DATA SUPPLIED section start

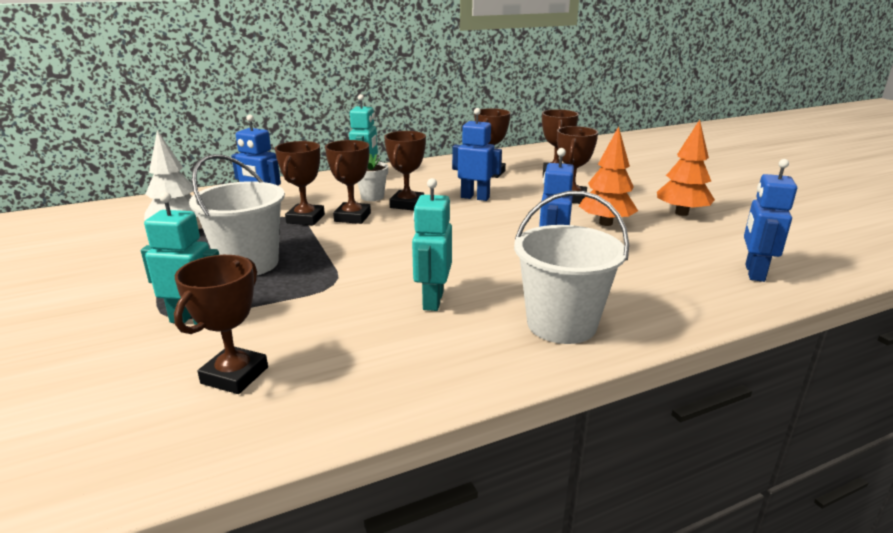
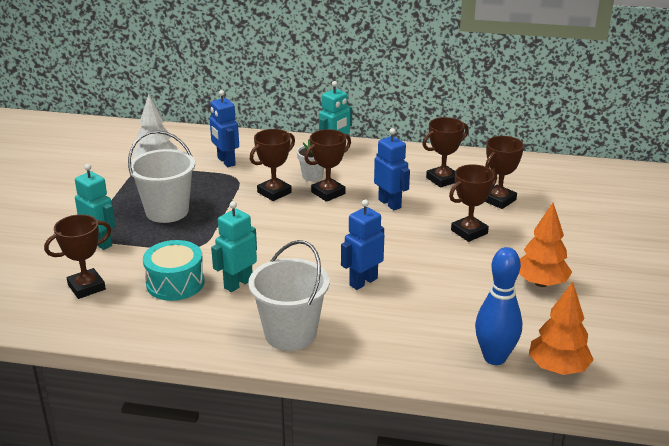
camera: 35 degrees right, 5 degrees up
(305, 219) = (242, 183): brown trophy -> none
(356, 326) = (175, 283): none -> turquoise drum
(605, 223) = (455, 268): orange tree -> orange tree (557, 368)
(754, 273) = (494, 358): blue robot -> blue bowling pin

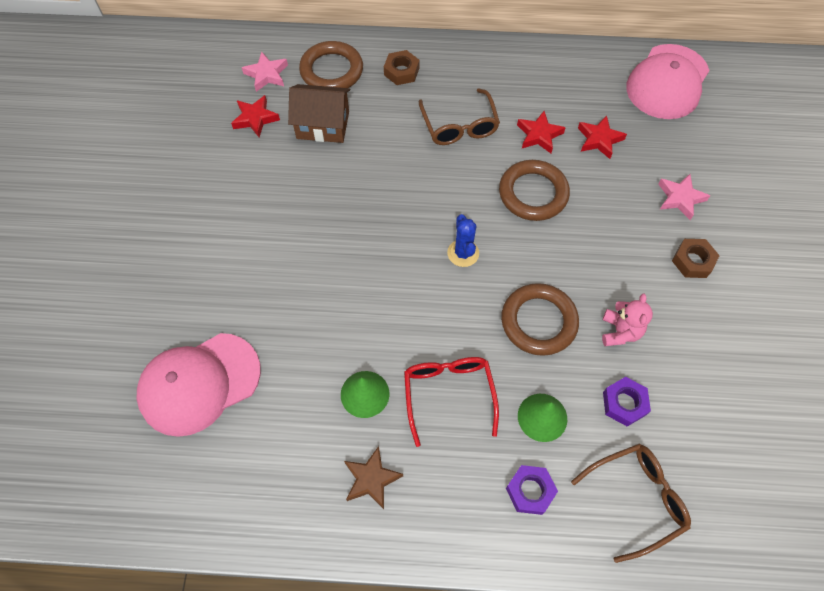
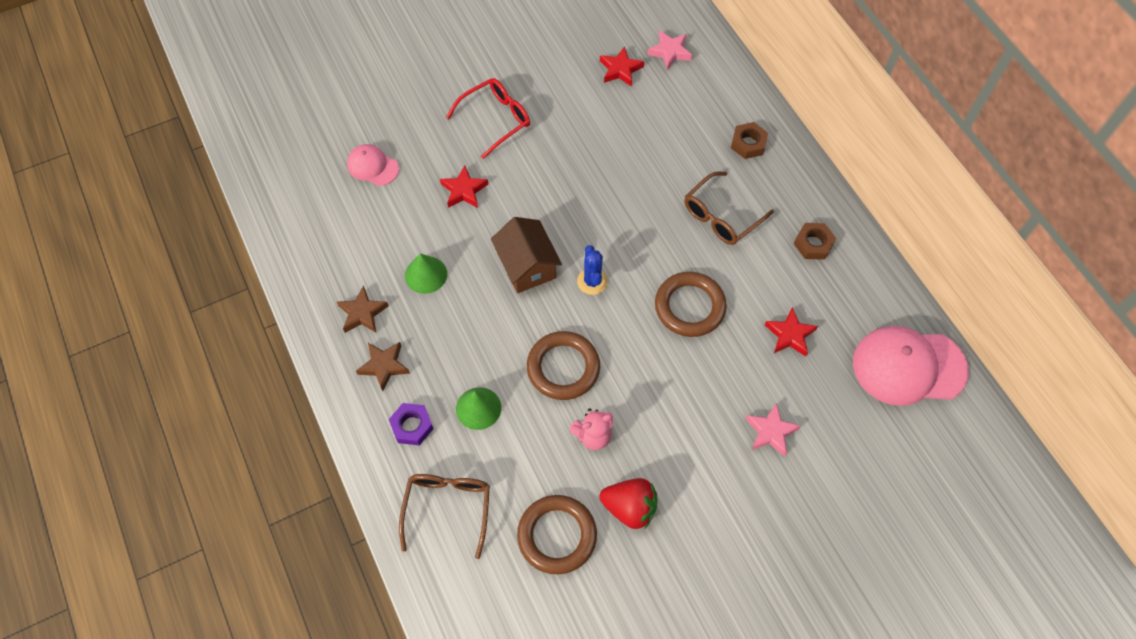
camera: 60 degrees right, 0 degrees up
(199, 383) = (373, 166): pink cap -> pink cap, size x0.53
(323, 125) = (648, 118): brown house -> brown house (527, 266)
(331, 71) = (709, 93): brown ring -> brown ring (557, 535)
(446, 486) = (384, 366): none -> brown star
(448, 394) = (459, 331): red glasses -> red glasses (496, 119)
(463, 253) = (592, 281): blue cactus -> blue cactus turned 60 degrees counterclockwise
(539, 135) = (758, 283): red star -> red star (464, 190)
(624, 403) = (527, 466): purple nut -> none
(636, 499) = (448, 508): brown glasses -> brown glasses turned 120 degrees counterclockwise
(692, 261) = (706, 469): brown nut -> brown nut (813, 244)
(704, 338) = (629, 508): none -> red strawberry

DATA SUPPLIED section end

• **WHAT YOU NEED TO DO**
Write the "(636, 499) = (448, 508): brown" line and all later lines exactly. Stop at the end of the data.

• **SOLUTION TO THIS PROBLEM**
(636, 499) = (448, 508): brown glasses -> brown glasses turned 120 degrees counterclockwise
(692, 261) = (706, 469): brown nut -> brown nut (813, 244)
(704, 338) = (629, 508): none -> red strawberry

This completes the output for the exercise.